- Data for the task:
--------------------------------

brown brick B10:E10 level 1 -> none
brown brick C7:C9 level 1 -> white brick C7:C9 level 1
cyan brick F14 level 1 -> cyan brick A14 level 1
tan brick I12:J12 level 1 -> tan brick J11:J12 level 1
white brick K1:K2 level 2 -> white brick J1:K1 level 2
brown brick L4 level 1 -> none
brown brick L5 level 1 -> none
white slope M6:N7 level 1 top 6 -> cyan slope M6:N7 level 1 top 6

--------------------------------

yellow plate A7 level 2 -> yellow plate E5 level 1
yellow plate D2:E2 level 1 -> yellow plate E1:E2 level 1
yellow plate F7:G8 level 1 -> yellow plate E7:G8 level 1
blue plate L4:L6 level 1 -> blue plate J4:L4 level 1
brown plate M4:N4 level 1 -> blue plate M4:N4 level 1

--------------------------------

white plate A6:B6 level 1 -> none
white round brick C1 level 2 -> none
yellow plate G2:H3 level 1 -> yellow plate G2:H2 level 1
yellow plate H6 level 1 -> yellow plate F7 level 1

--------------------------------

- Work instruction:
Everything starting at the line containing "brown brick L4 level 1 -> none" and ending at the line containing "white slope M6:N7" in the records above should be repeated exactly, and only that.

- Task output:
brown brick L4 level 1 -> none
brown brick L5 level 1 -> none
white slope M6:N7 level 1 top 6 -> cyan slope M6:N7 level 1 top 6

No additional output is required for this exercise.